DATA TO USE »
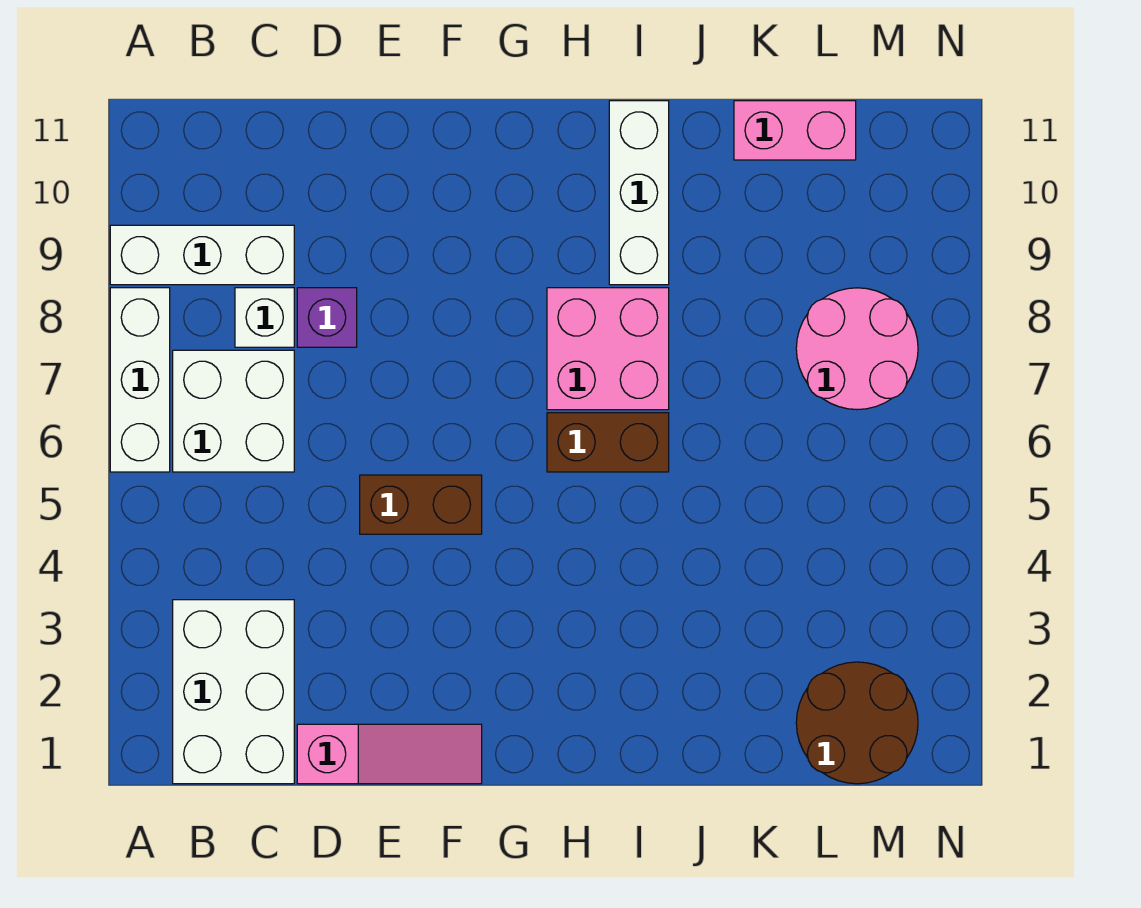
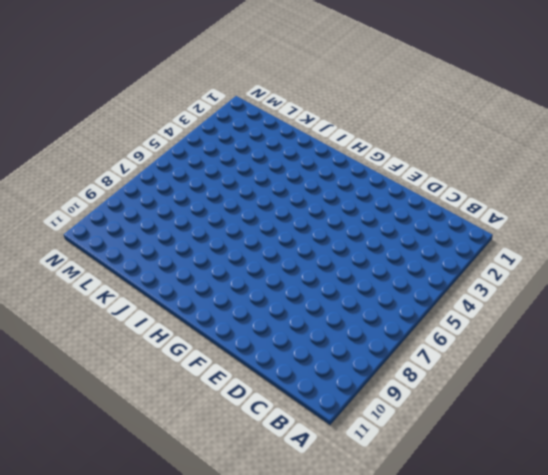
none -> white brick A6:A8 level 1
none -> white brick A9:C9 level 1
none -> white brick B1:C3 level 1

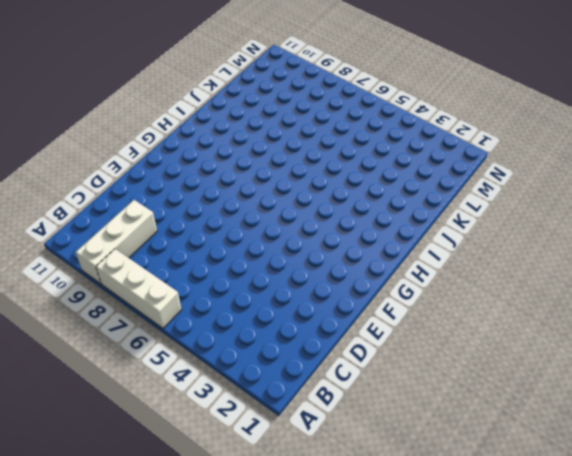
none -> white brick B1:C3 level 1
none -> white brick B6:C7 level 1
none -> white brick C8 level 1

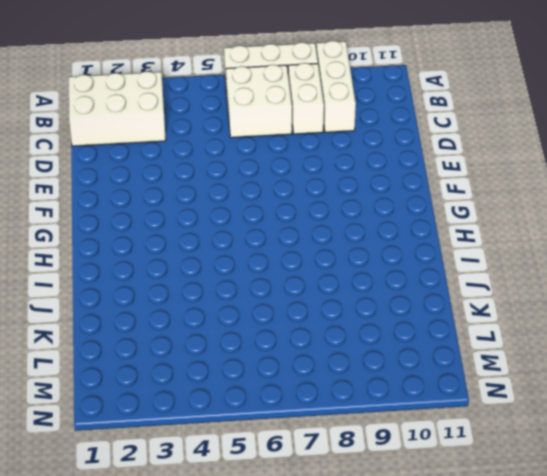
white brick B8:C8 level 1 -> white brick C8 level 1
none -> pink slope D1:F1 level 1 top D
none -> purple brick D8 level 1
none -> brown brick E5:F5 level 1

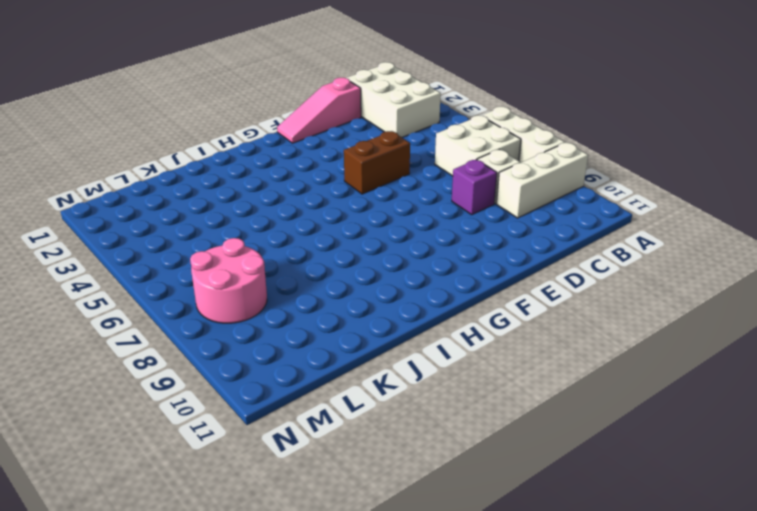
none -> brown brick H6:I6 level 1
none -> pink brick H7:I8 level 1
none -> white brick I9:I11 level 1

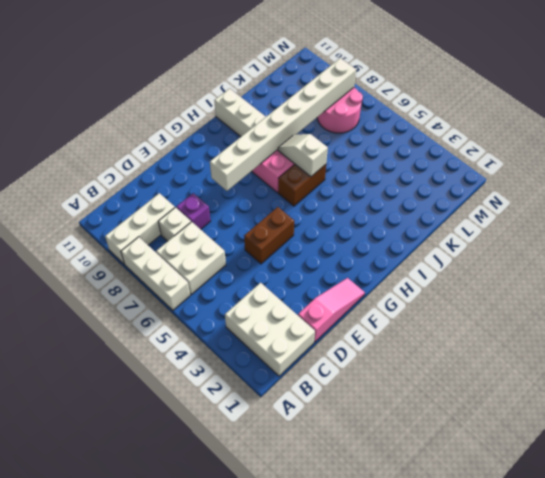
white brick F8:M8 level 2 -> none
white slope I6:I7 level 2 top 6 -> none
none -> pink brick K11:L11 level 1
none -> brown round brick L1:M2 level 1

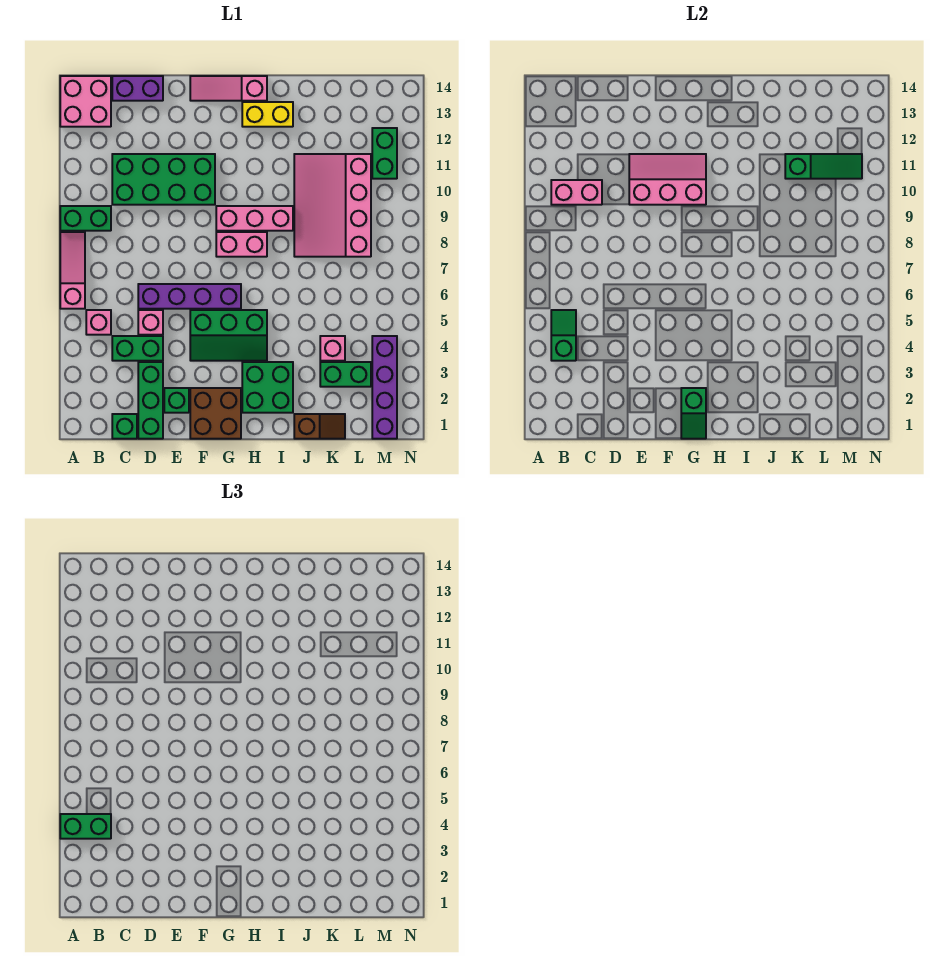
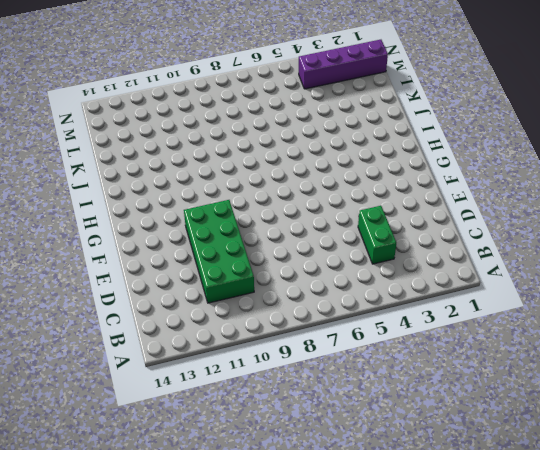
none -> pink slope A6:A8 level 1 top 6
none -> green brick A9:B9 level 1
none -> pink brick A13:B14 level 1
none -> pink brick B5 level 1

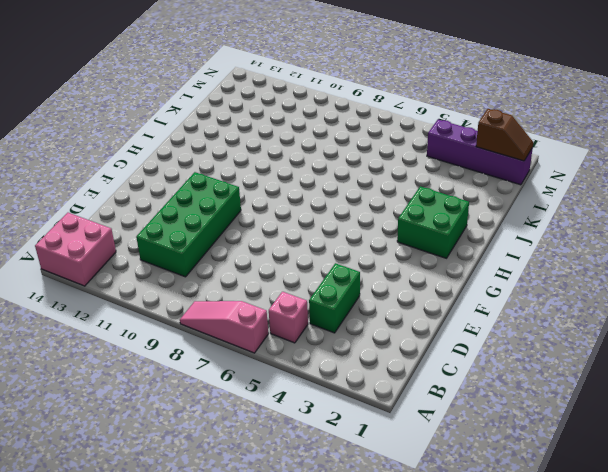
brown slope M1:M2 level 2 top 2 -> brown slope J1:K1 level 1 top J
none -> green brick A9:B9 level 1
none -> green brick C1 level 1
none -> purple brick C14:D14 level 1
none -> green brick D1:D3 level 1

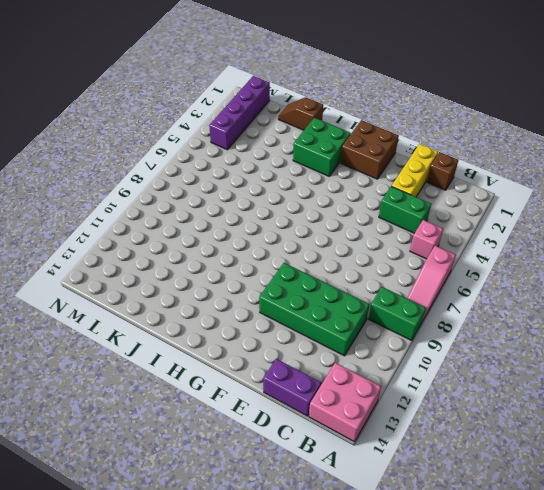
brown brick C1 level 1 -> green brick C1 level 1
yellow brick D1:D3 level 1 -> green brick D1:D3 level 1
none -> pink brick D5 level 1
none -> purple brick D6:G6 level 1
none -> green brick E2 level 1
none -> green slope F4:H5 level 1 top 5

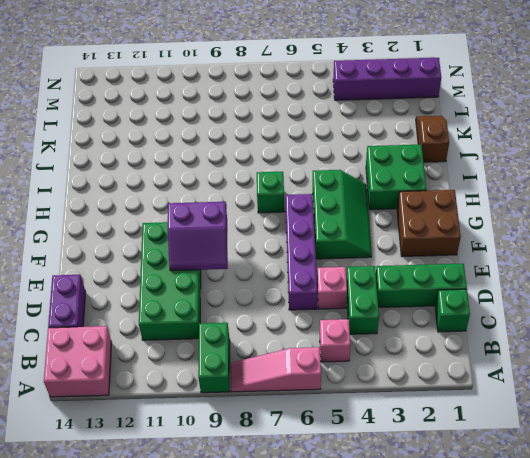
purple slope E9:F10 level 2 top F -> pink slope E10:G11 level 2 top 10
green brick H7 level 1 -> green brick E2 level 1
none -> pink slope F14:H14 level 1 top H
none -> pink brick G8:H8 level 1
none -> pink brick G9:I9 level 1
none -> yellow brick H13:I13 level 1

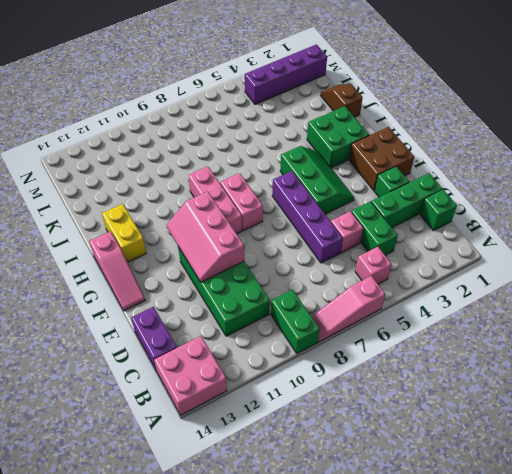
none -> pink slope J8:L11 level 1 top L
none -> green brick K3:L3 level 1
none -> pink brick K4 level 1
none -> green brick M11:M12 level 1

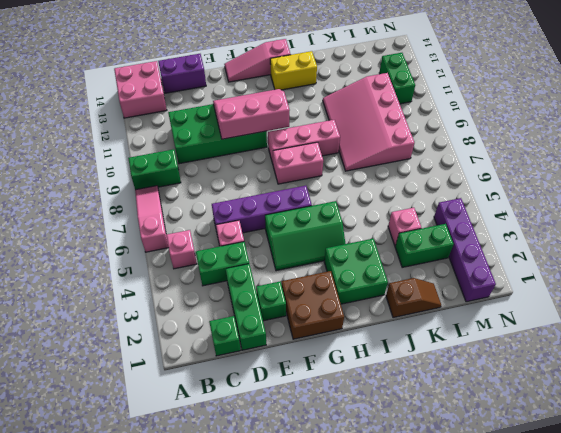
none -> green slope B4:B5 level 2 top 4
none -> pink brick B10:C10 level 2
none -> green slope G1:G2 level 2 top 2
none -> green slope K11:M11 level 2 top K

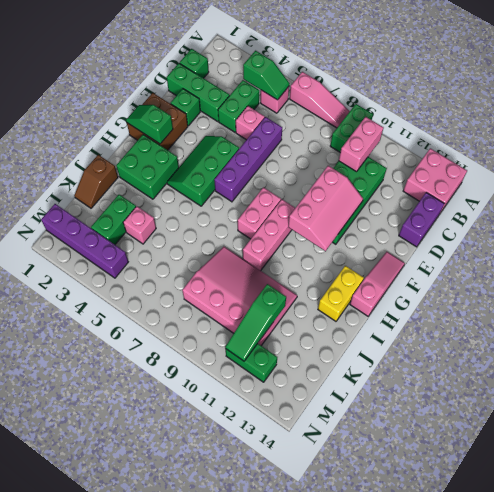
none -> green brick A4:B4 level 3

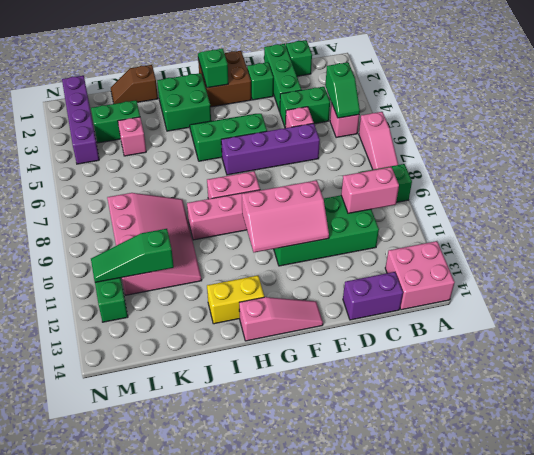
none -> green brick A4:B4 level 3

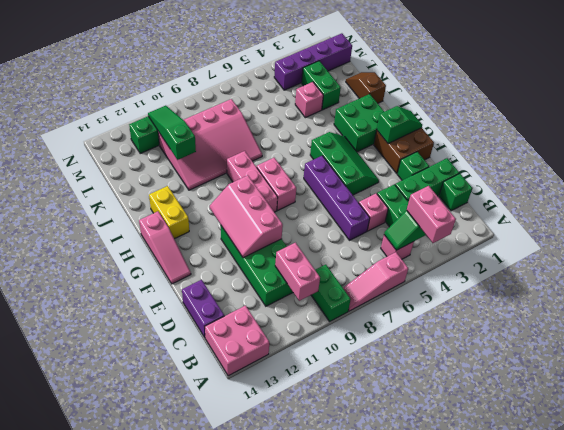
pink brick A4:B4 level 3 -> green brick A4:B4 level 3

INSTRUCTIONS FOR THE TASK » Write out each line of the data that holds the string "yellow".

RESPONSE »
yellow brick D1:D3 level 1 -> green brick D1:D3 level 1
none -> yellow brick H13:I13 level 1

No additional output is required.